» WORK REQUEST:
Retype the records below exactly as they appear, but leave out any pictures.

» GIVEN RECORDS:
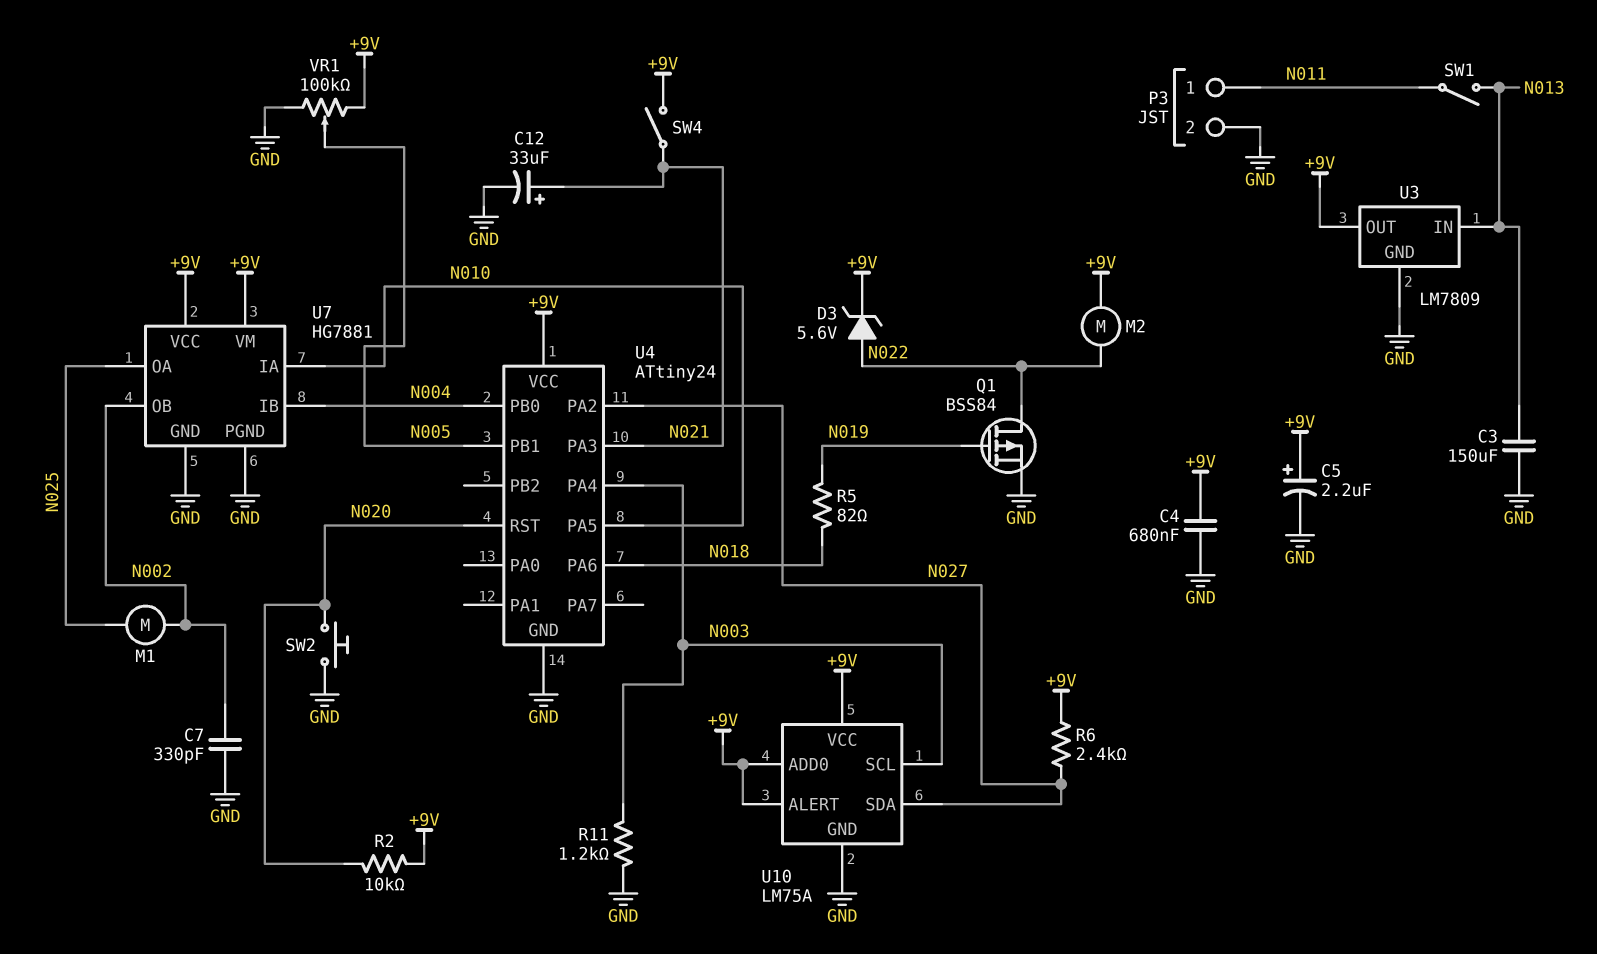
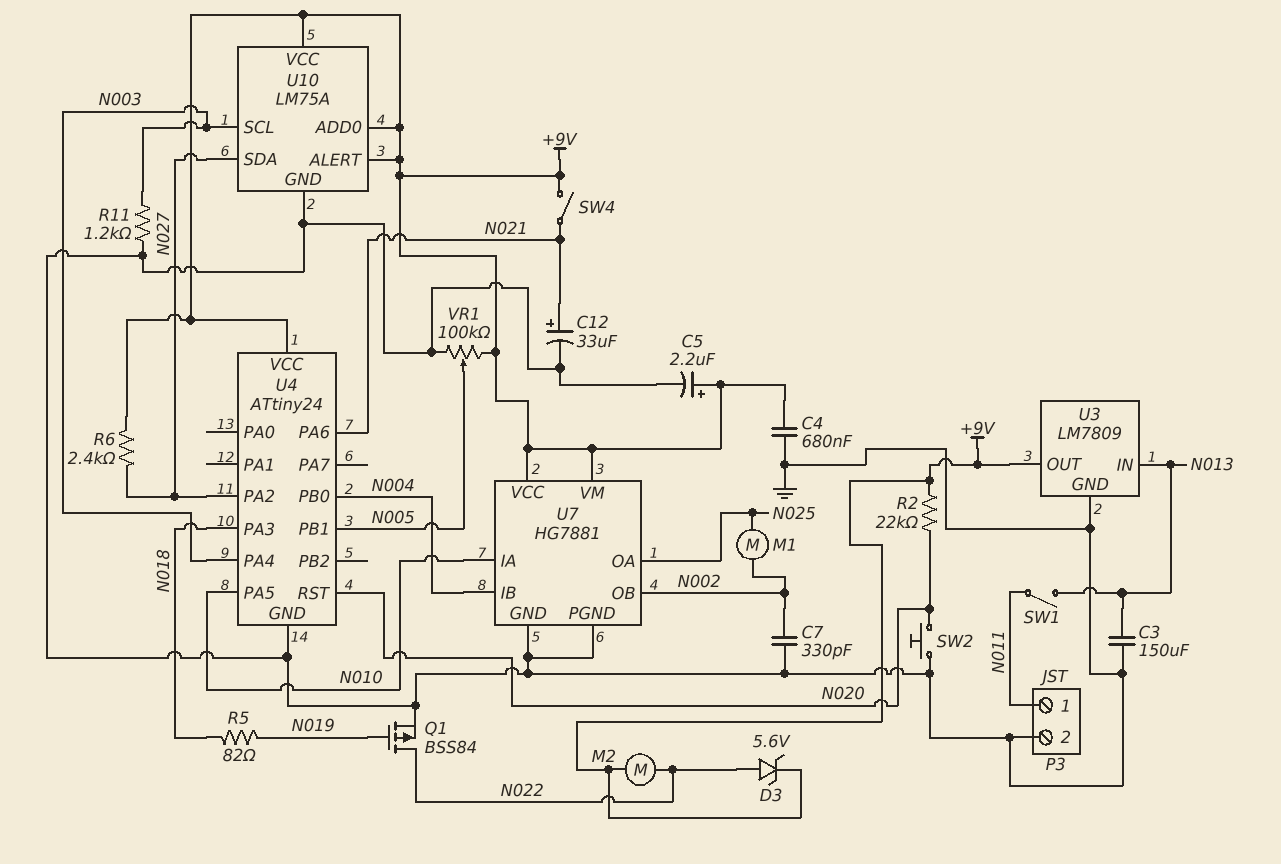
R2: 10k (+9V, N020) -> 22k (+9V, N020)
U4 pin PA3: N021 -> N018
U4 pin PA6: N018 -> N021

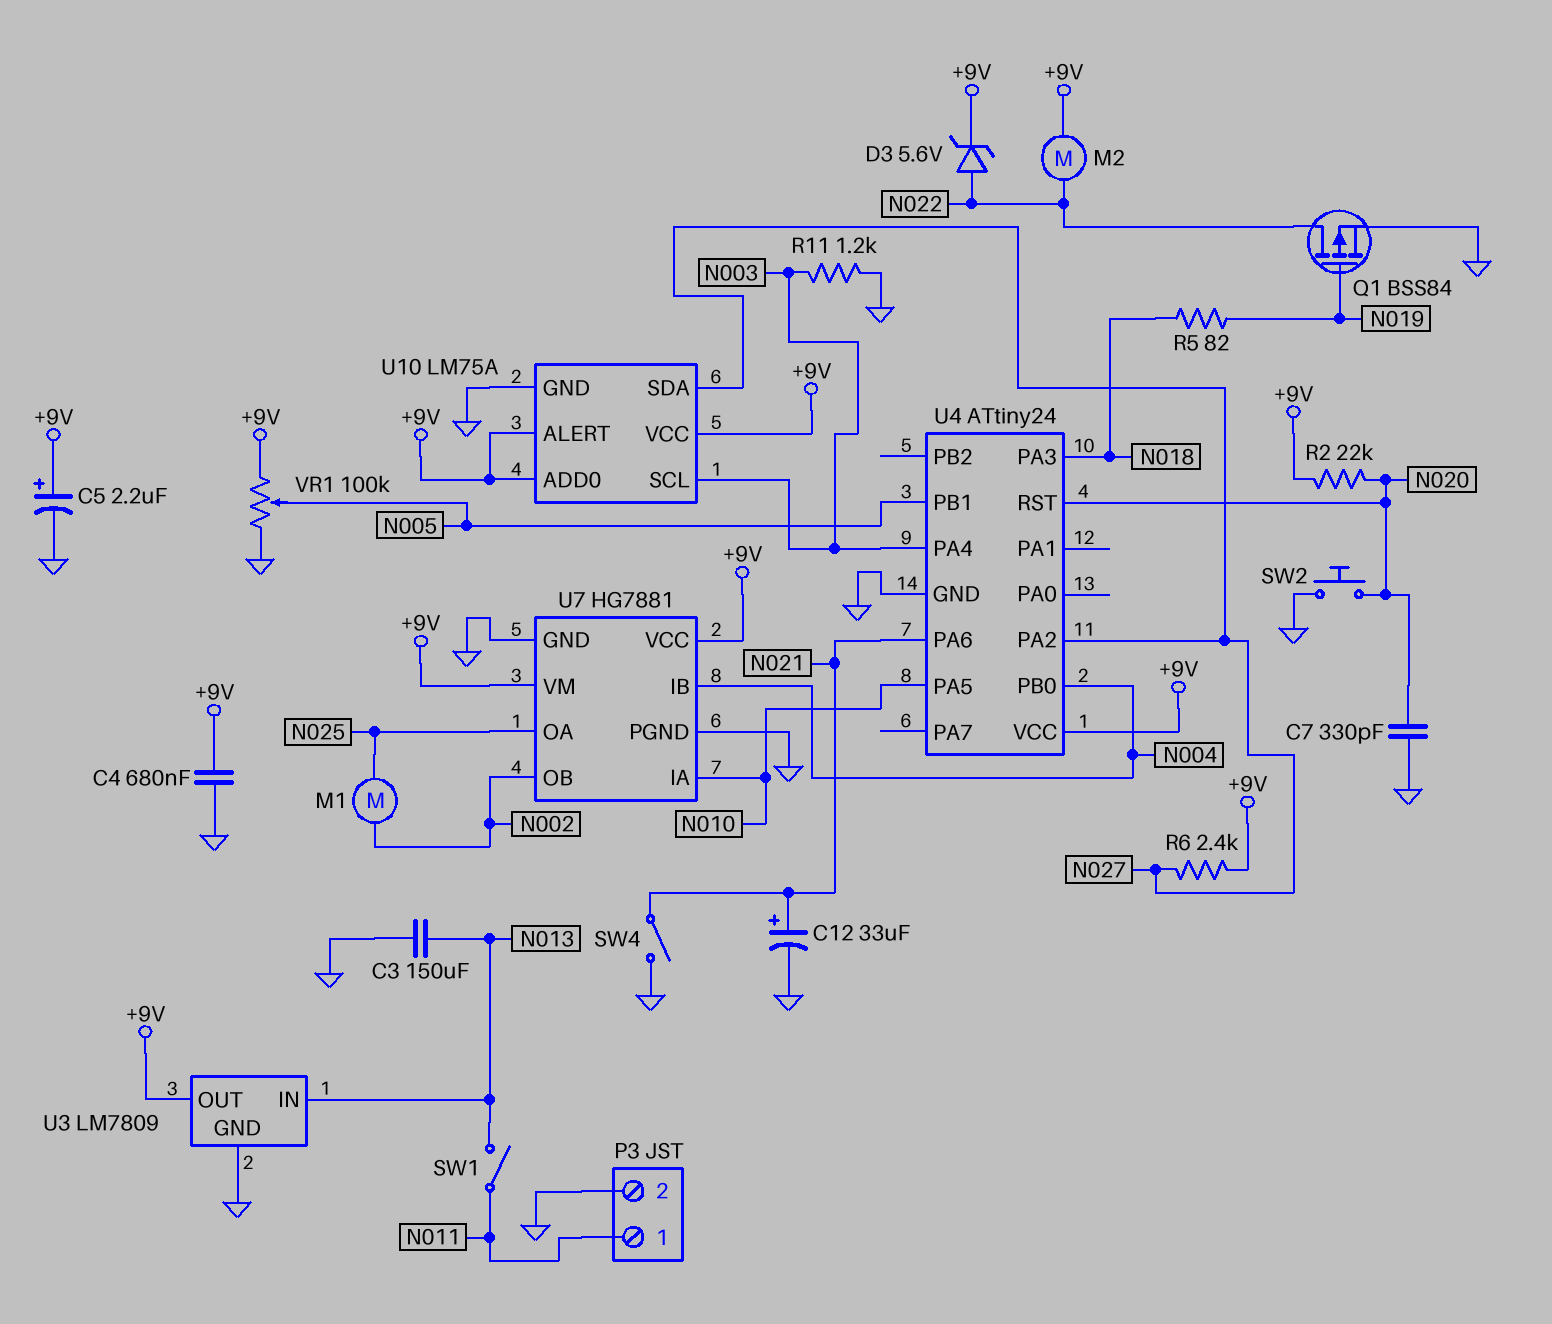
C7: 330pF (GND, N002) -> 330pF (GND, N020)
SW4: switch (+9V, N021) -> switch (GND, N021)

» RESULT BELOW:
R2: 10k (+9V, N020) -> 22k (+9V, N020)
U4 pin PA3: N021 -> N018
U4 pin PA6: N018 -> N021

C7: 330pF (GND, N002) -> 330pF (GND, N020)
SW4: switch (+9V, N021) -> switch (GND, N021)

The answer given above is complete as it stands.